Required work ▸
Write out the stretch of lines below that begins at the line with "camera: 70 degrees left, 20 degrees up" and ends at the line with "pink dice [492,488,559,562]", including both, exactly as given and nothing more.

::: Dataset content :::

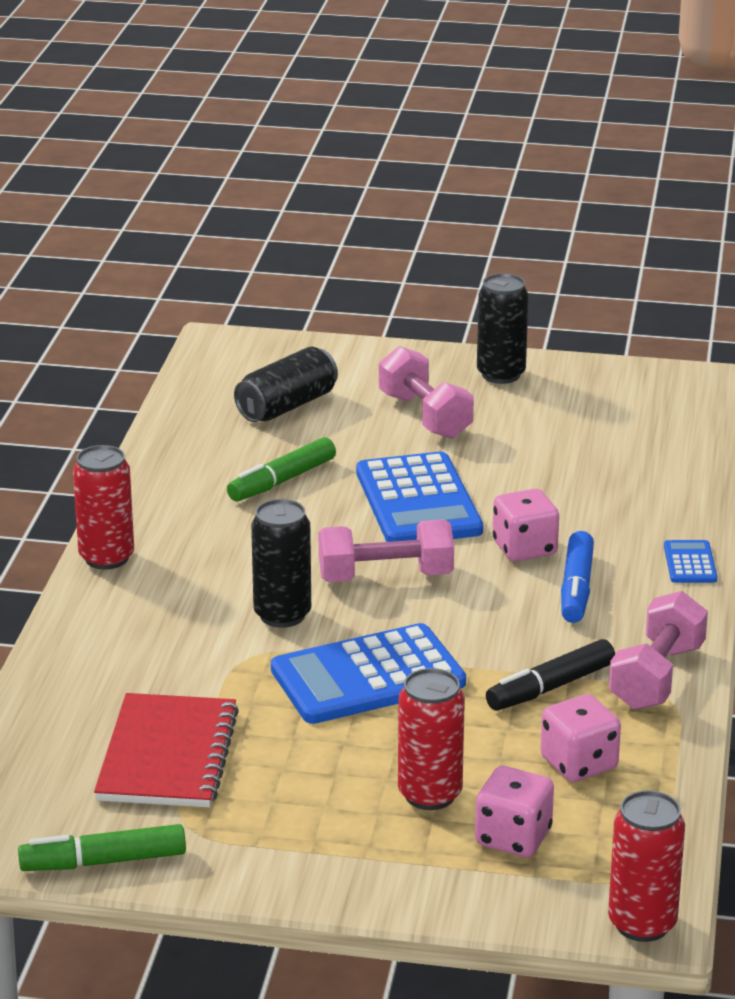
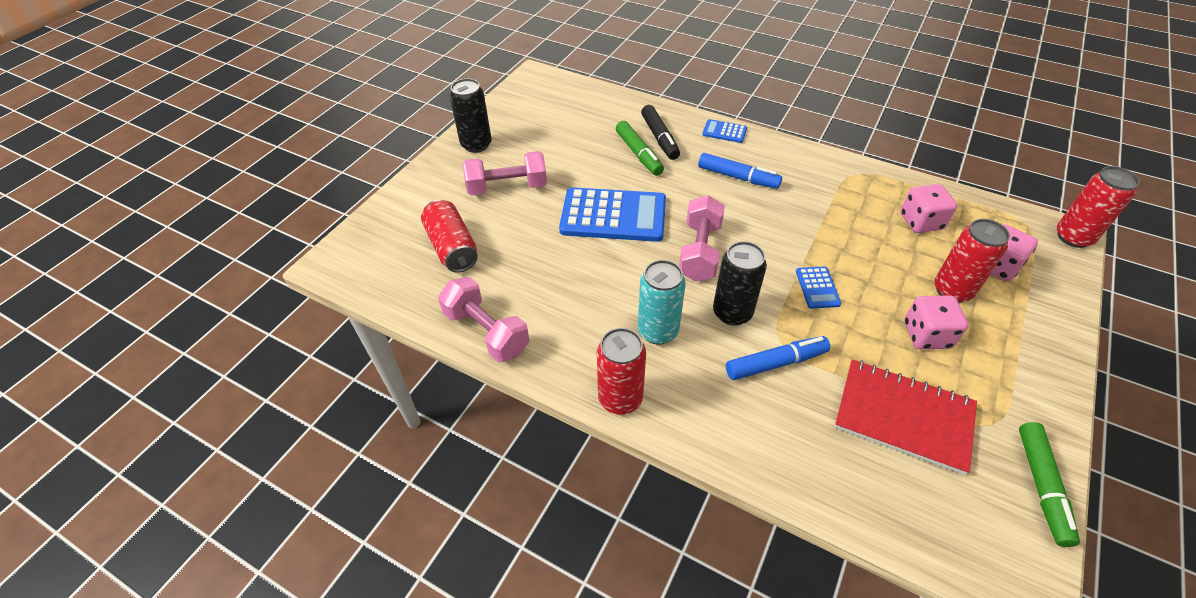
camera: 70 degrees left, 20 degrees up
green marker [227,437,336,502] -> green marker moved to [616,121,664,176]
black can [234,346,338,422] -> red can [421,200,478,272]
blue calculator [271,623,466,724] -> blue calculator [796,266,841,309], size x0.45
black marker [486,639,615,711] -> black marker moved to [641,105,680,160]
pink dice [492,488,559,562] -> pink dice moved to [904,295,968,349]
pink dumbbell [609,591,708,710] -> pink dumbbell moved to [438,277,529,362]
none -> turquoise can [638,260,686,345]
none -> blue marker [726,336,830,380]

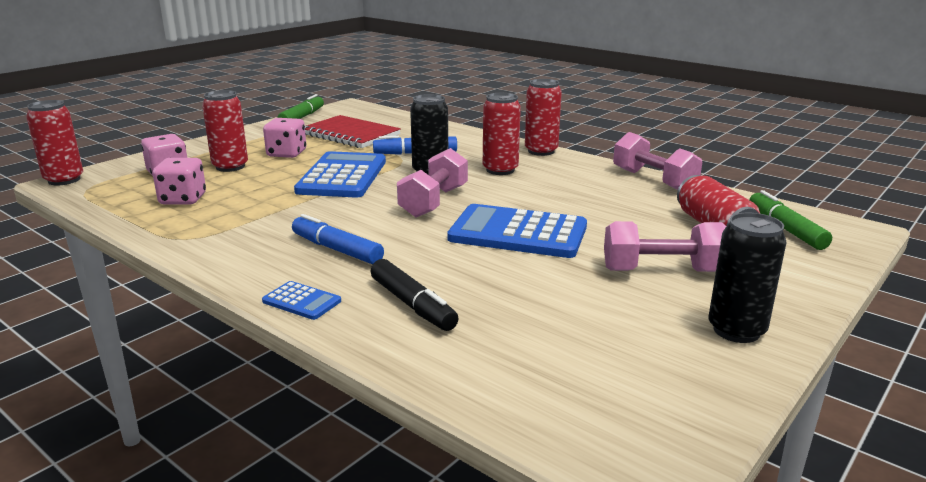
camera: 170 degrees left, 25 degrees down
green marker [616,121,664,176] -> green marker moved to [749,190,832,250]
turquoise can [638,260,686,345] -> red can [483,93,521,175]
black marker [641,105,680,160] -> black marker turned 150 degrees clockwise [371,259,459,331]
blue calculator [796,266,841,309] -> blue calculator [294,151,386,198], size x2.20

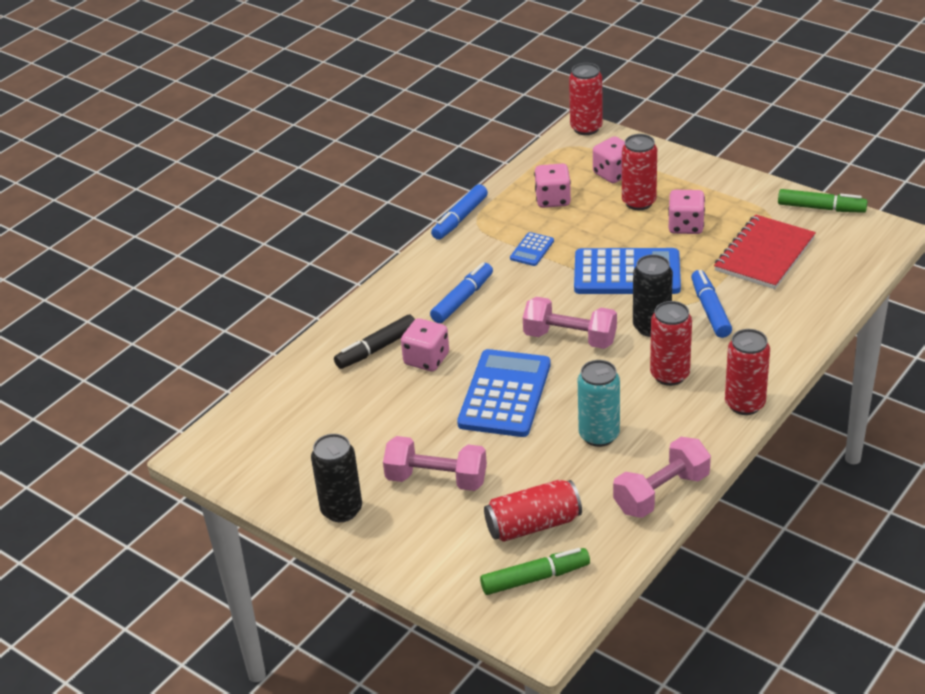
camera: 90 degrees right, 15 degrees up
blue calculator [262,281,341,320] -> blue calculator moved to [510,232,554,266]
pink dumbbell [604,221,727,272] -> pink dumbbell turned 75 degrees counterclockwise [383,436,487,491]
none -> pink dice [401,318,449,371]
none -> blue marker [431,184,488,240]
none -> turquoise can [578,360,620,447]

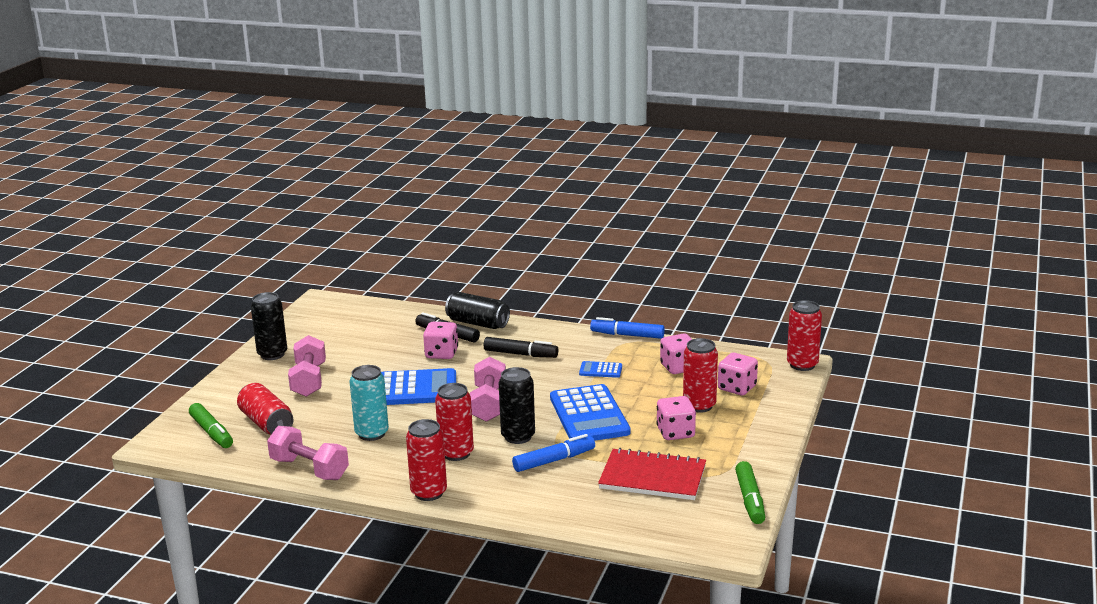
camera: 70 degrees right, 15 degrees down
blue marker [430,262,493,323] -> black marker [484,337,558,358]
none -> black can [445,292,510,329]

:::
::: Dataset content :::

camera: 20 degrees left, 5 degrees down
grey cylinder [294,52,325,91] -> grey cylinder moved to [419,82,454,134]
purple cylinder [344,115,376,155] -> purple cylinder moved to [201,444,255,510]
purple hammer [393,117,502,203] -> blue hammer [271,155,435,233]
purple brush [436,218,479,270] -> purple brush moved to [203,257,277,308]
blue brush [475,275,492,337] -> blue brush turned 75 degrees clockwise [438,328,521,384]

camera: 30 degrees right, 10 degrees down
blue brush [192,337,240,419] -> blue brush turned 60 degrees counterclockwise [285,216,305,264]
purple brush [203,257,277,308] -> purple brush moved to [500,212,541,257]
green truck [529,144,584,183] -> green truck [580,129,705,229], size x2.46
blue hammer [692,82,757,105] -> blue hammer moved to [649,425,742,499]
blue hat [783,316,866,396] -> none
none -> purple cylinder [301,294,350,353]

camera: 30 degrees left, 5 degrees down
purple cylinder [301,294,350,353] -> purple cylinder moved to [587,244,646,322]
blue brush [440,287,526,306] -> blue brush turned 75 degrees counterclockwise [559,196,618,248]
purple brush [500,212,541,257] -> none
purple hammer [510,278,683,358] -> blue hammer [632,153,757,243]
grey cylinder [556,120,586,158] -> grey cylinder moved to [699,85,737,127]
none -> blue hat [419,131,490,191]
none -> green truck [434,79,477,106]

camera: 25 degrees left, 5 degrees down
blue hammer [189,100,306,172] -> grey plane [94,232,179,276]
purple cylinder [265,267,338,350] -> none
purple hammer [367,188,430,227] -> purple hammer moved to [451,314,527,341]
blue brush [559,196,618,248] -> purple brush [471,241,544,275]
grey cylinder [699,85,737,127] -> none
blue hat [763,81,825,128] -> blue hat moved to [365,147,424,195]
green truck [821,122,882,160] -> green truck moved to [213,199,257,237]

:::

Response for this exercise ▸
camera: 70 degrees left, 20 degrees up
green marker [227,437,336,502] -> green marker moved to [616,121,664,176]
black can [234,346,338,422] -> red can [421,200,478,272]
blue calculator [271,623,466,724] -> blue calculator [796,266,841,309], size x0.45
black marker [486,639,615,711] -> black marker moved to [641,105,680,160]
pink dice [492,488,559,562] -> pink dice moved to [904,295,968,349]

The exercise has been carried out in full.